START INFORMATION SHOWN
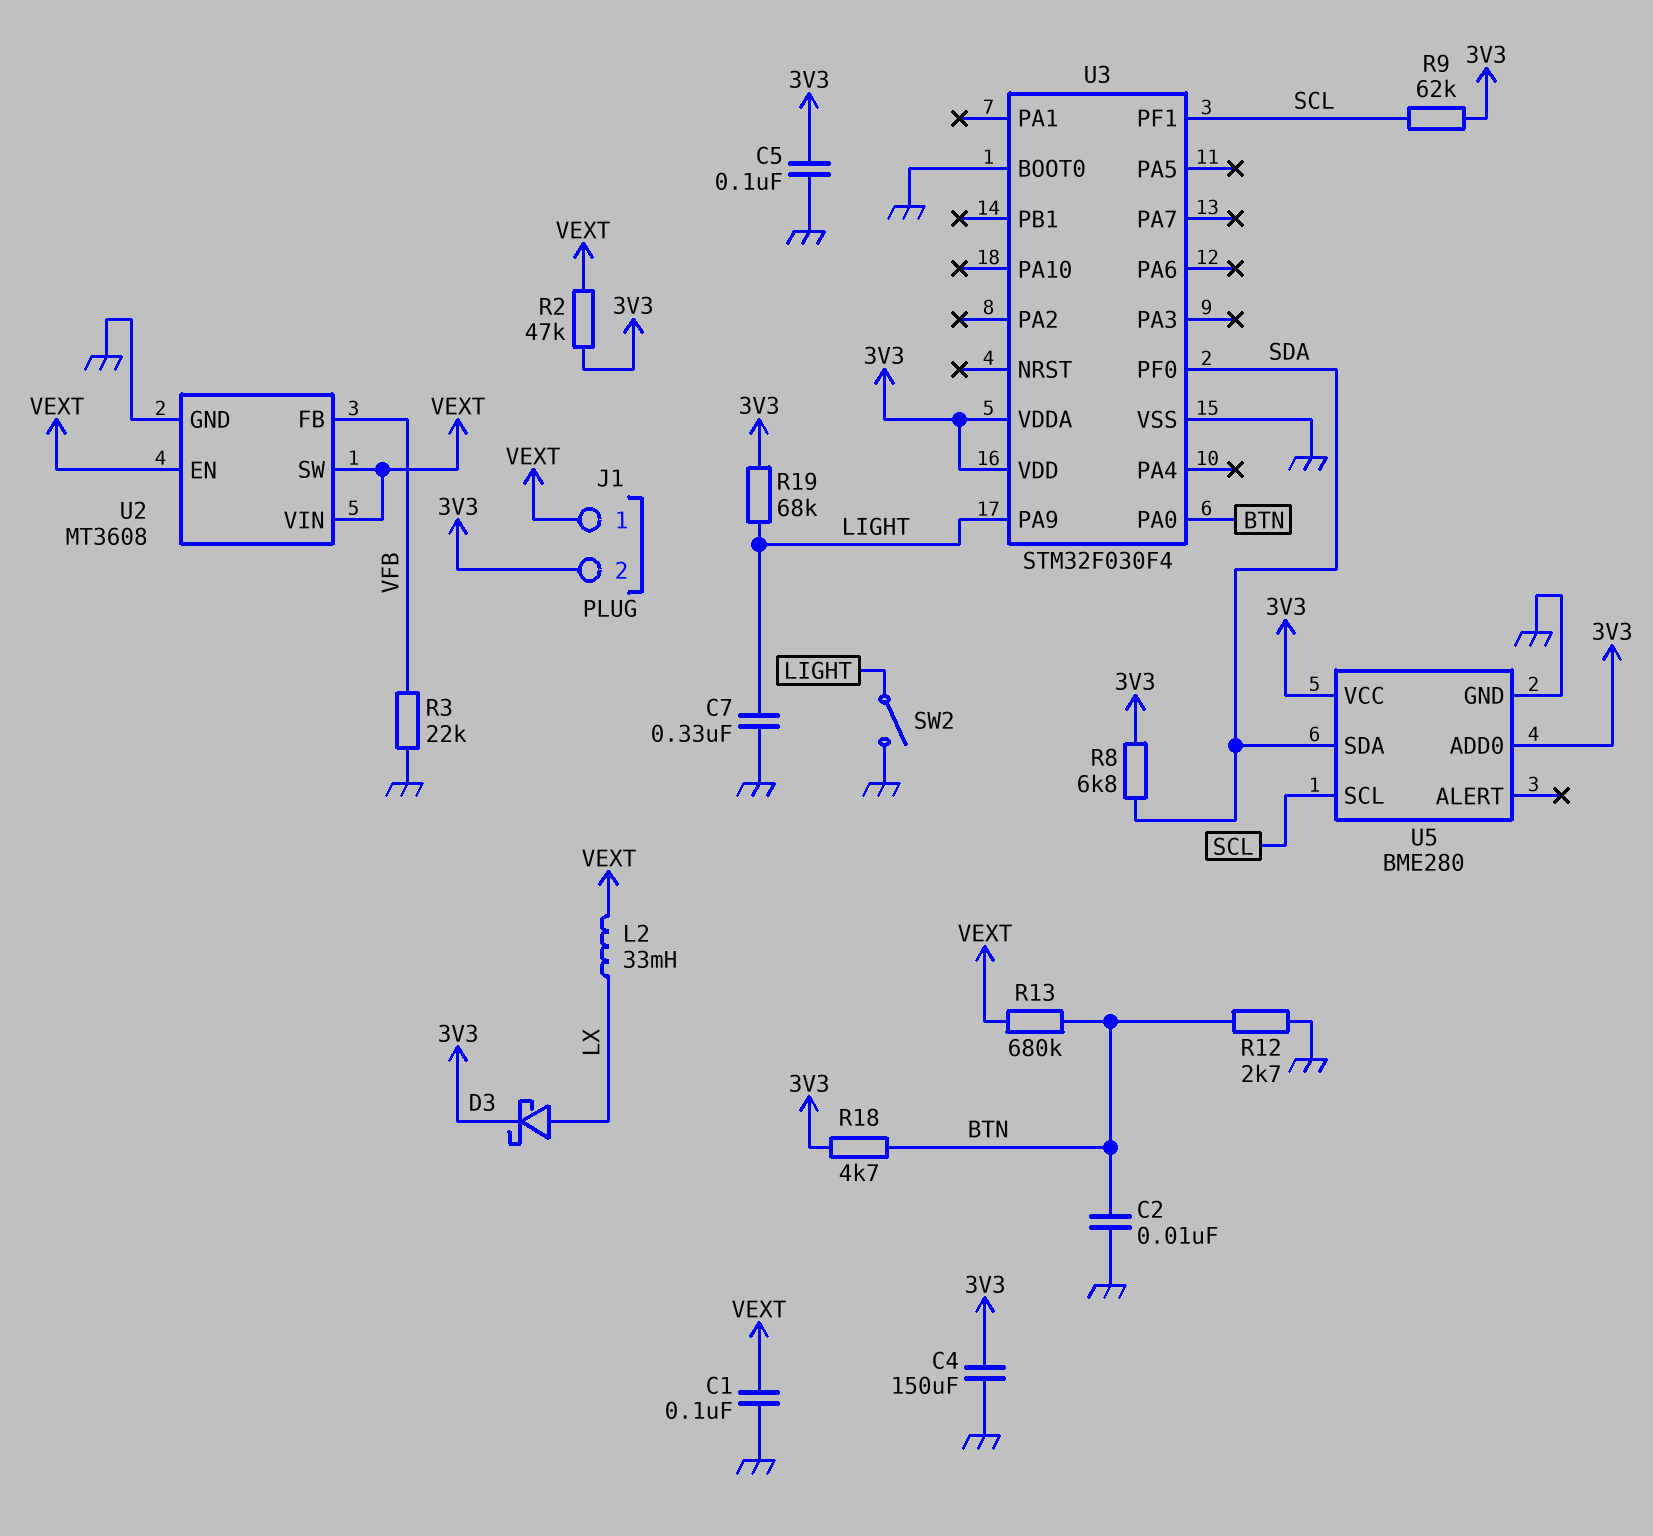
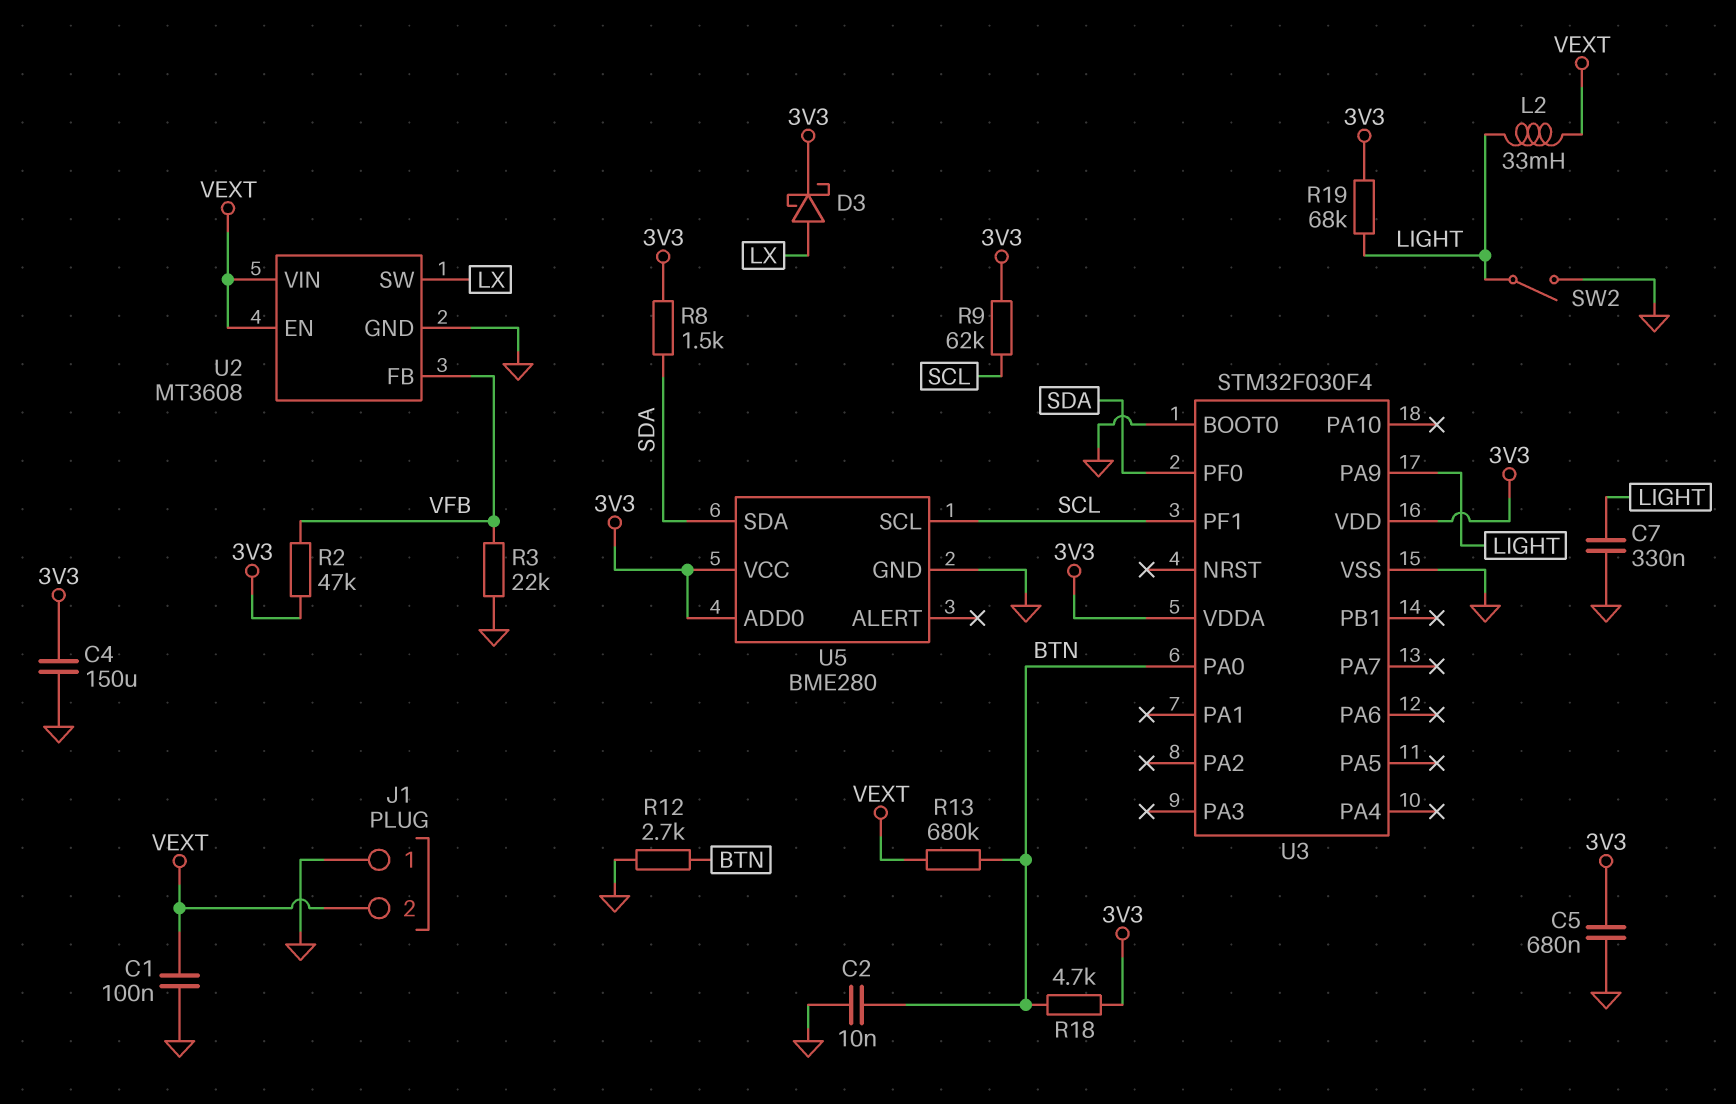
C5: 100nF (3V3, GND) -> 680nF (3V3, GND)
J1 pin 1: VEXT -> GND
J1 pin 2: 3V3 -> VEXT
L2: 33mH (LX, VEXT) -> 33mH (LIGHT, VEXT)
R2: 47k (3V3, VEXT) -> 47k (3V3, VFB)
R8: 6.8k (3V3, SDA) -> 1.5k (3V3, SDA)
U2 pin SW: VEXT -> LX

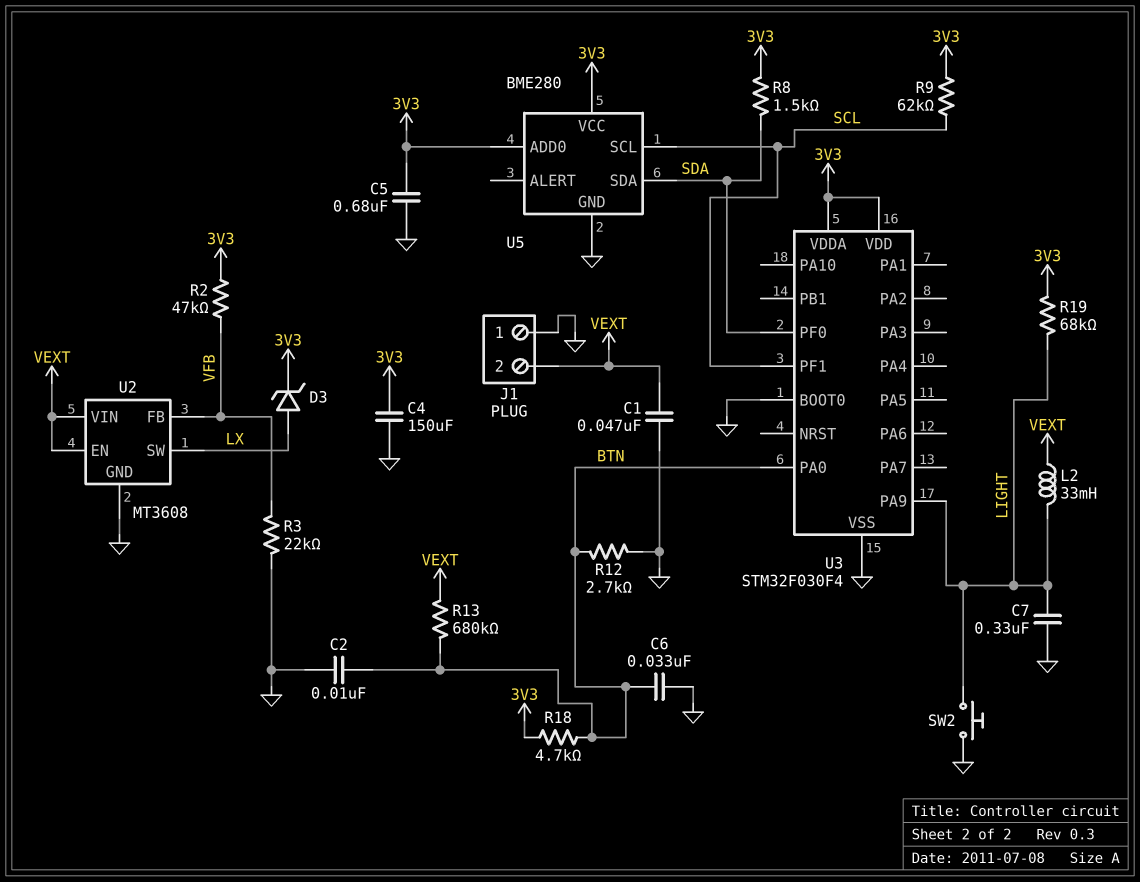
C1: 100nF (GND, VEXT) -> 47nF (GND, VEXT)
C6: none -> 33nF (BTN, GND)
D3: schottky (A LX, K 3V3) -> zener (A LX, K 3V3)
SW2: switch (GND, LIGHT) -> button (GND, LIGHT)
END INFORMATION SHOWN
## [TASK REQUIREMENTS]
Write out, word for word, only the lines from the one containing "R2: 47k (3V3, VEXT) -> 47k (3V3, VFB)" to the end of the data above; the pictures stay out.

## [SOLVED EXERCISE]
R2: 47k (3V3, VEXT) -> 47k (3V3, VFB)
R8: 6.8k (3V3, SDA) -> 1.5k (3V3, SDA)
U2 pin SW: VEXT -> LX

C1: 100nF (GND, VEXT) -> 47nF (GND, VEXT)
C6: none -> 33nF (BTN, GND)
D3: schottky (A LX, K 3V3) -> zener (A LX, K 3V3)
SW2: switch (GND, LIGHT) -> button (GND, LIGHT)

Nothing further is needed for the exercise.